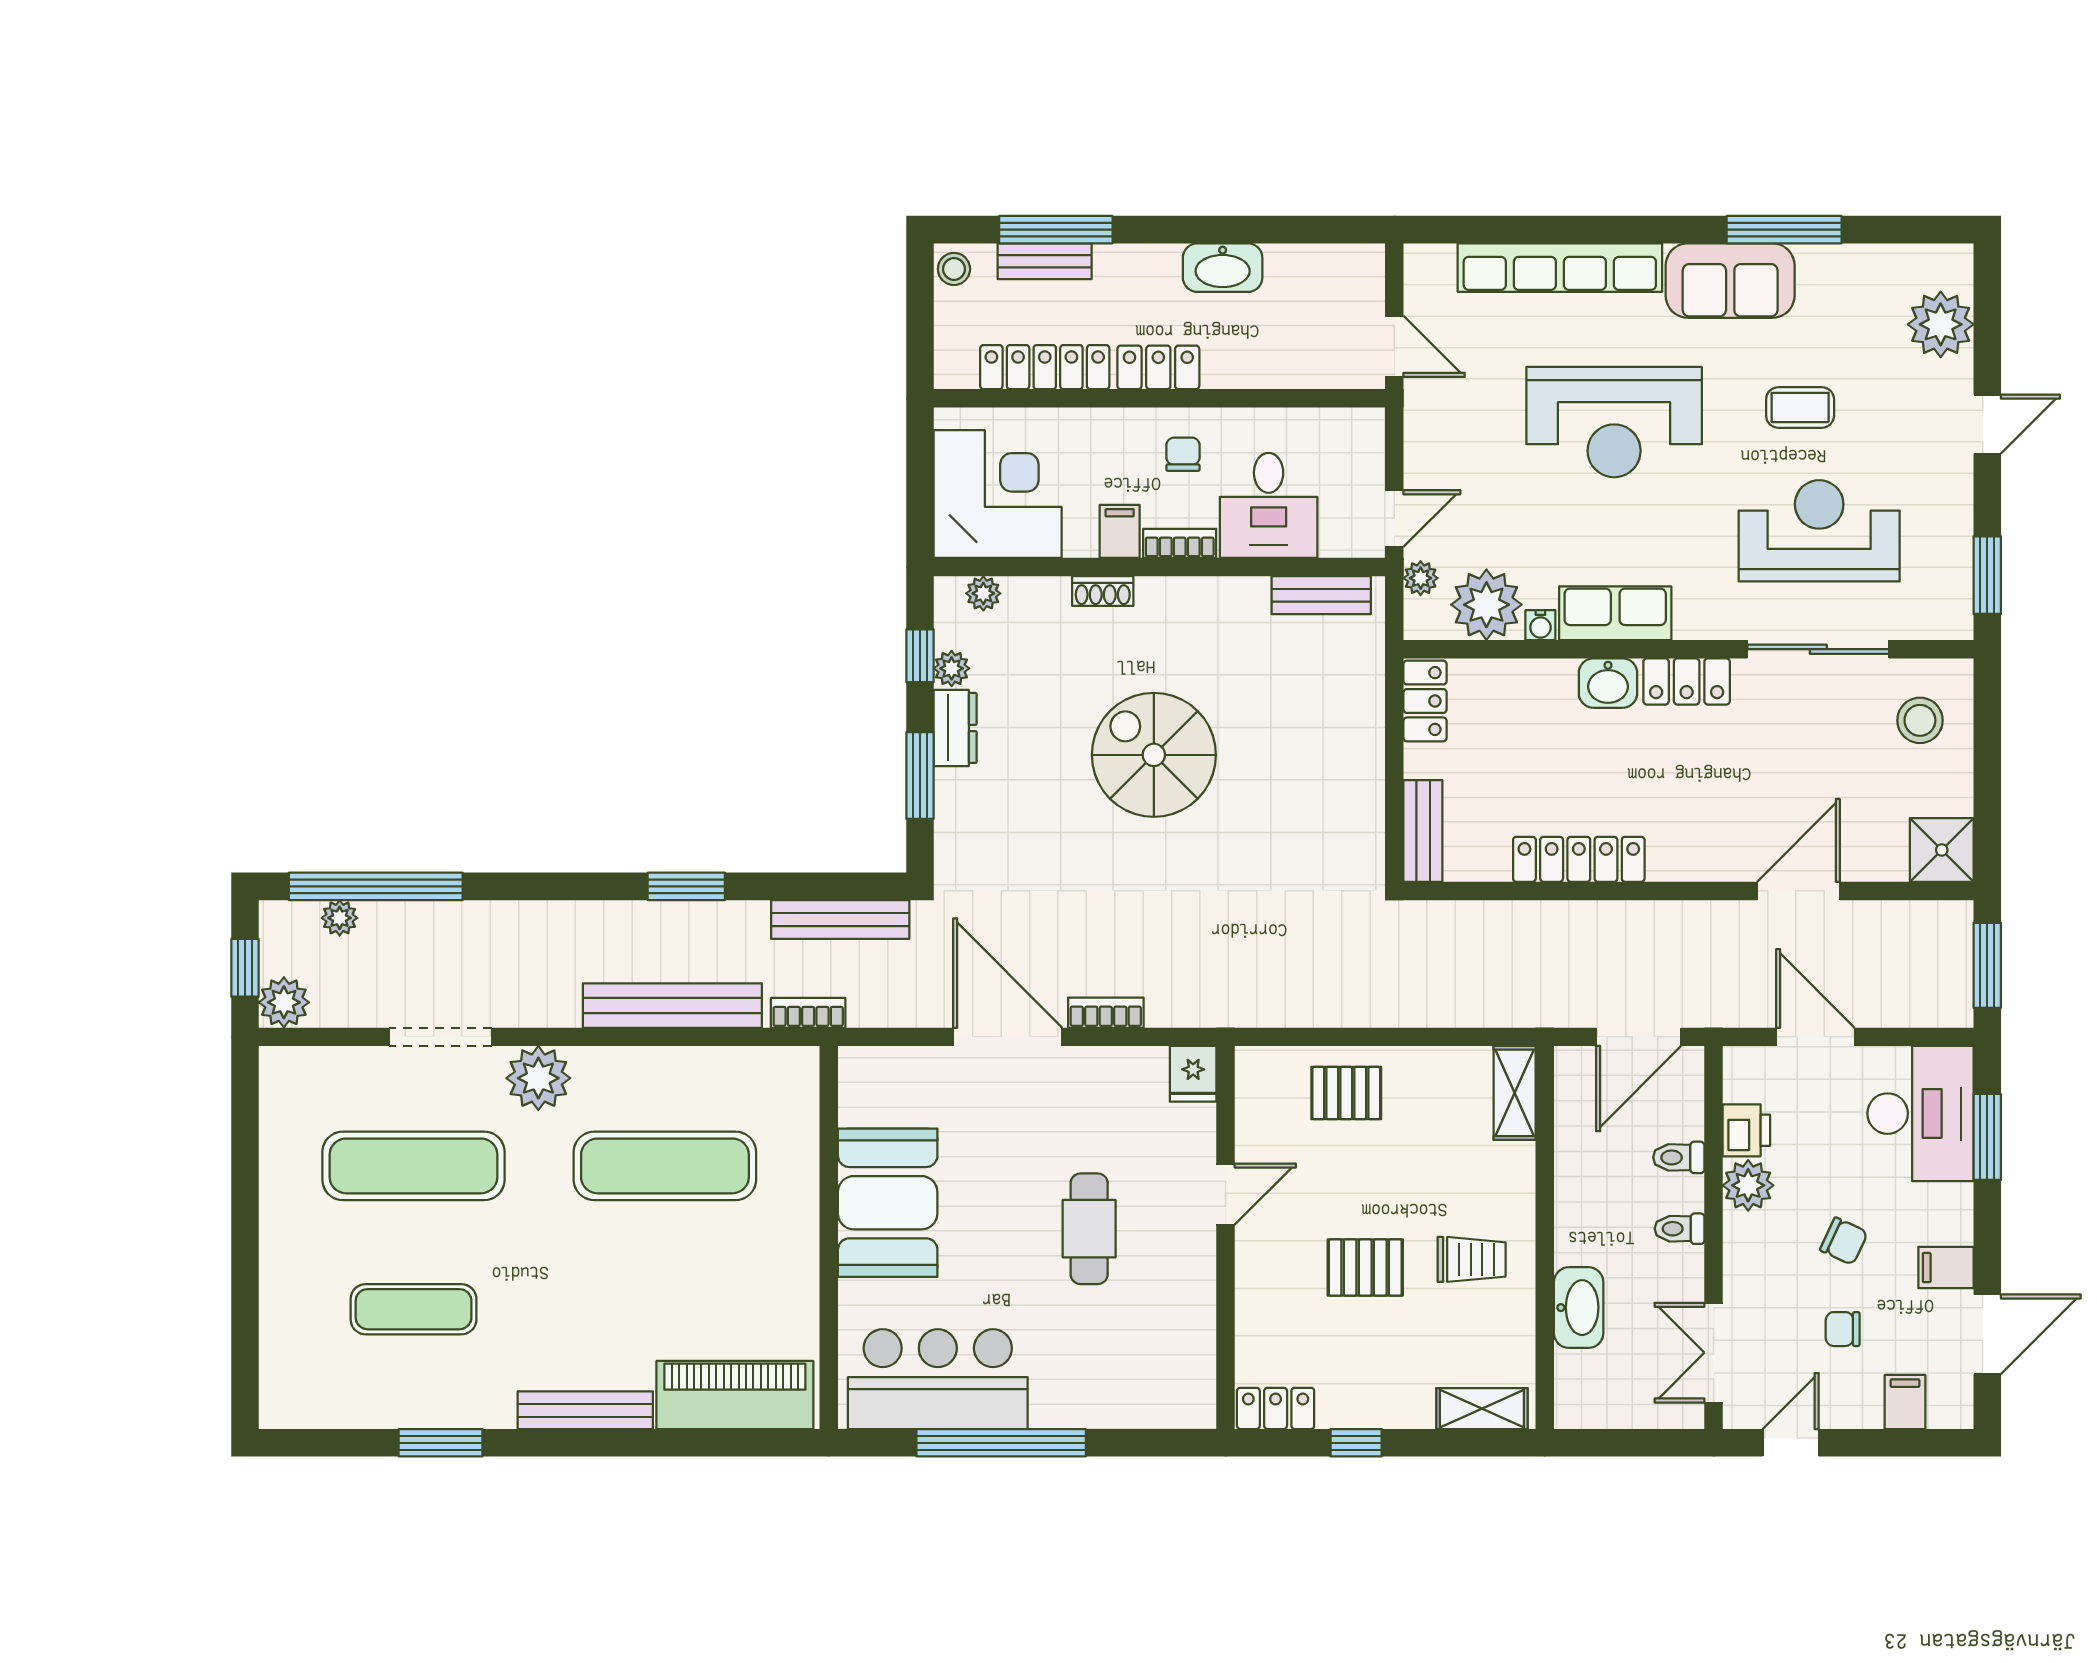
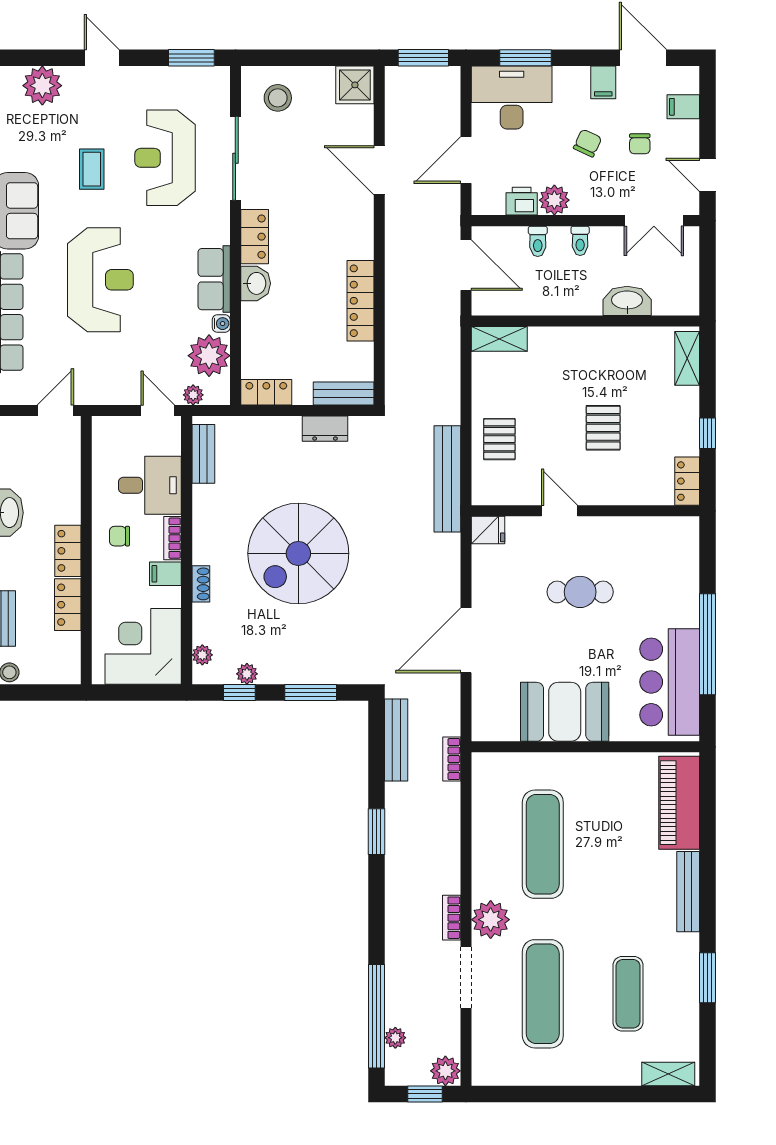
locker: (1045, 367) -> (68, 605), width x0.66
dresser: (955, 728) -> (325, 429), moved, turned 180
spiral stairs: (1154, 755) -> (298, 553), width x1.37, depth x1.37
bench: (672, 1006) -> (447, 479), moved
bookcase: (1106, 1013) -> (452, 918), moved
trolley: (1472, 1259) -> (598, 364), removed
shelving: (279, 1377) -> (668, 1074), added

* [Task objective]: Identify the lines above that contain the word "width", then copy them.

* [Written answer]:
locker: (1045, 367) -> (68, 605), width x0.66
spiral stairs: (1154, 755) -> (298, 553), width x1.37, depth x1.37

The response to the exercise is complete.